----- RECORDS -----
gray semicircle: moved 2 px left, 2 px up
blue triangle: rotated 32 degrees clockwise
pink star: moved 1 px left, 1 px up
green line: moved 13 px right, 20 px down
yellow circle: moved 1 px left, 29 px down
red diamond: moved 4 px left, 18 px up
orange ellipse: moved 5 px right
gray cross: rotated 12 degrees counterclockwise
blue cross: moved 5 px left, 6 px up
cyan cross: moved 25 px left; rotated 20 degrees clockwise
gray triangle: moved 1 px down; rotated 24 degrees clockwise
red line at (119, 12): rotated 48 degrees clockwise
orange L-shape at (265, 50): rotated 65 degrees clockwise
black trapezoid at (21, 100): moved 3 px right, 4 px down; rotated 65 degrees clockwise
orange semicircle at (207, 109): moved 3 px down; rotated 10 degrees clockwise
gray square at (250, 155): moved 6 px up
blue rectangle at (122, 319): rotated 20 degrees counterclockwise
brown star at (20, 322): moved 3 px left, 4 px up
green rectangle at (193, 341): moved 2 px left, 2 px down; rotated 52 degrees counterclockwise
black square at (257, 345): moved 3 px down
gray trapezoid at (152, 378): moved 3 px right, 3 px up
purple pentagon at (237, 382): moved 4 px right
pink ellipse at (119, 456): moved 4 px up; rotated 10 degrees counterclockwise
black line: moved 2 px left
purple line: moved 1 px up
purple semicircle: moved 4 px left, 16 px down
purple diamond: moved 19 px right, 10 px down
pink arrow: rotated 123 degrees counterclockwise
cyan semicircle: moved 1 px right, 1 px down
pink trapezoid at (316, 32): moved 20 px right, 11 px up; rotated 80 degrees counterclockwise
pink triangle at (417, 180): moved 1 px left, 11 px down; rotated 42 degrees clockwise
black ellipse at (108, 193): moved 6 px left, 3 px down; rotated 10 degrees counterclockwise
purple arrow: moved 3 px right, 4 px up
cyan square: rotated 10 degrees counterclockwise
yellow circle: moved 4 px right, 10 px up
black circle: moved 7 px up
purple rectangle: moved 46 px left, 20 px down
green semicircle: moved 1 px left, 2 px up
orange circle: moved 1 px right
-----
- TASK PROMPT -
Convert every line of the material above into a JSON list of strings, one string per line, leaving out any blank lines.

- TASK ANSWER -
[
  "gray semicircle: moved 2 px left, 2 px up",
  "blue triangle: rotated 32 degrees clockwise",
  "pink star: moved 1 px left, 1 px up",
  "green line: moved 13 px right, 20 px down",
  "yellow circle: moved 1 px left, 29 px down",
  "red diamond: moved 4 px left, 18 px up",
  "orange ellipse: moved 5 px right",
  "gray cross: rotated 12 degrees counterclockwise",
  "blue cross: moved 5 px left, 6 px up",
  "cyan cross: moved 25 px left; rotated 20 degrees clockwise",
  "gray triangle: moved 1 px down; rotated 24 degrees clockwise",
  "red line at (119, 12): rotated 48 degrees clockwise",
  "orange L-shape at (265, 50): rotated 65 degrees clockwise",
  "black trapezoid at (21, 100): moved 3 px right, 4 px down; rotated 65 degrees clockwise",
  "orange semicircle at (207, 109): moved 3 px down; rotated 10 degrees clockwise",
  "gray square at (250, 155): moved 6 px up",
  "blue rectangle at (122, 319): rotated 20 degrees counterclockwise",
  "brown star at (20, 322): moved 3 px left, 4 px up",
  "green rectangle at (193, 341): moved 2 px left, 2 px down; rotated 52 degrees counterclockwise",
  "black square at (257, 345): moved 3 px down",
  "gray trapezoid at (152, 378): moved 3 px right, 3 px up",
  "purple pentagon at (237, 382): moved 4 px right",
  "pink ellipse at (119, 456): moved 4 px up; rotated 10 degrees counterclockwise",
  "black line: moved 2 px left",
  "purple line: moved 1 px up",
  "purple semicircle: moved 4 px left, 16 px down",
  "purple diamond: moved 19 px right, 10 px down",
  "pink arrow: rotated 123 degrees counterclockwise",
  "cyan semicircle: moved 1 px right, 1 px down",
  "pink trapezoid at (316, 32): moved 20 px right, 11 px up; rotated 80 degrees counterclockwise",
  "pink triangle at (417, 180): moved 1 px left, 11 px down; rotated 42 degrees clockwise",
  "black ellipse at (108, 193): moved 6 px left, 3 px down; rotated 10 degrees counterclockwise",
  "purple arrow: moved 3 px right, 4 px up",
  "cyan square: rotated 10 degrees counterclockwise",
  "yellow circle: moved 4 px right, 10 px up",
  "black circle: moved 7 px up",
  "purple rectangle: moved 46 px left, 20 px down",
  "green semicircle: moved 1 px left, 2 px up",
  "orange circle: moved 1 px right"
]